• [Available data]:
********
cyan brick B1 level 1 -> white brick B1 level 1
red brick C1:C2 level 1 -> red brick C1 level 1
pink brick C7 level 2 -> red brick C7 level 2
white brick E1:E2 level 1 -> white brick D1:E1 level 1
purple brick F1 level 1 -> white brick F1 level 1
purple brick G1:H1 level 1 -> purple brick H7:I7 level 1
********
• [Problem requirements]: When a line in the material above includes "purple", report that line by copying it.

• [Result for this exercise]:
purple brick F1 level 1 -> white brick F1 level 1
purple brick G1:H1 level 1 -> purple brick H7:I7 level 1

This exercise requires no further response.